● TASK REQUIREMENTS
Please copy out every line in the entries that includes the word "brown".

● DATASET EXTRACT
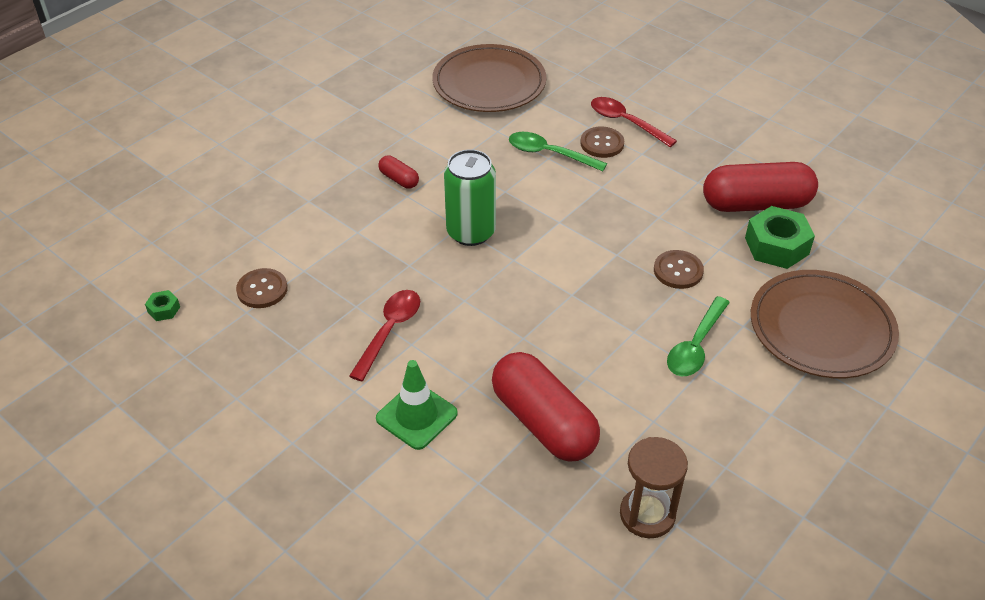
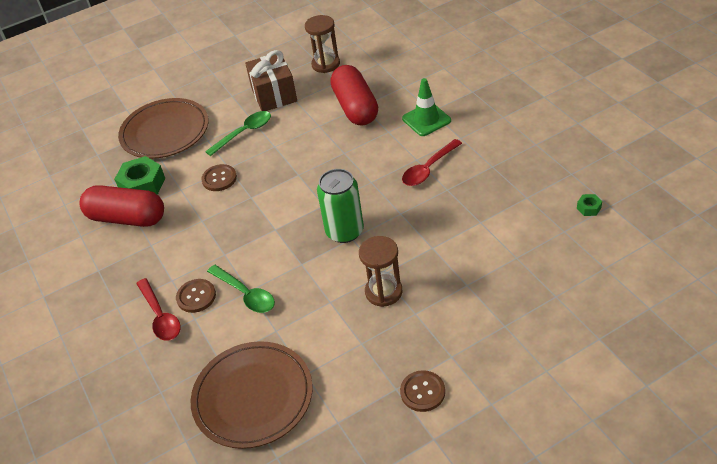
camera: 155 degrees left, 0 degrees up
(262, 289) = (513, 211): brown button -> brown button (422, 392)
(399, 179) = (383, 292): red capsule -> brown hourglass
(698, 426) = (274, 95): none -> brown gift

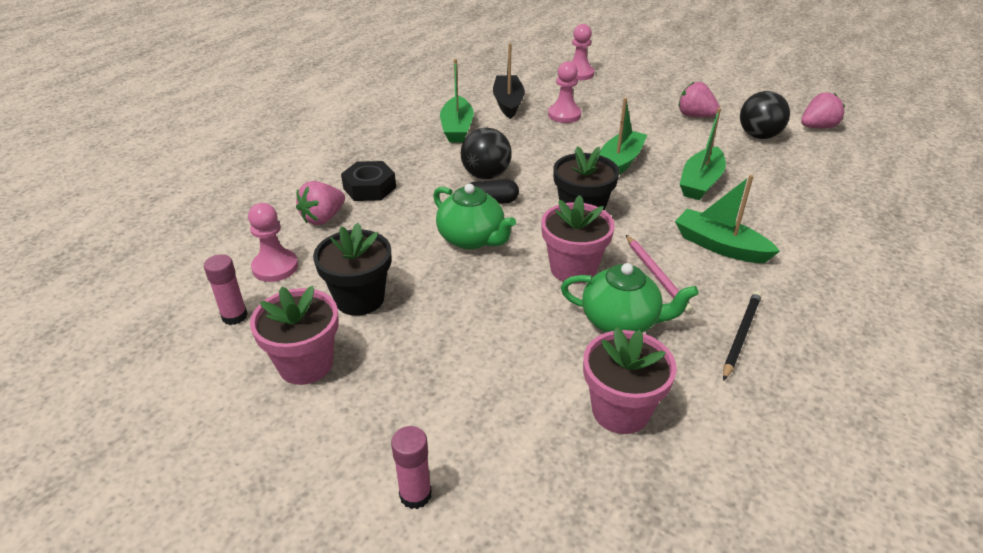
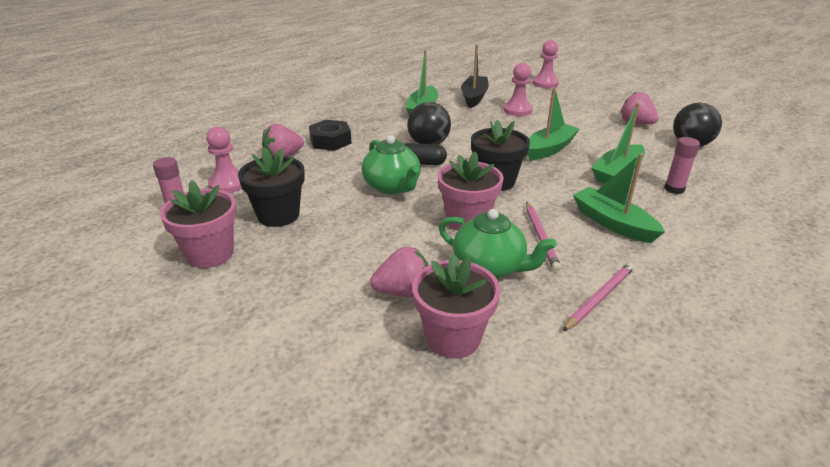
camera: 15 degrees right, 5 degrees down
(415, 495) = (238, 367): pink glue stick -> pink glue stick (674, 189)
(741, 335) = (599, 297): black pencil -> pink pencil
(817, 127) = (753, 144): pink strawberry -> pink strawberry (403, 292)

● SOLUTION TO THE EXERCISE
(262, 289) = (513, 211): brown button -> brown button (422, 392)
(399, 179) = (383, 292): red capsule -> brown hourglass
(698, 426) = (274, 95): none -> brown gift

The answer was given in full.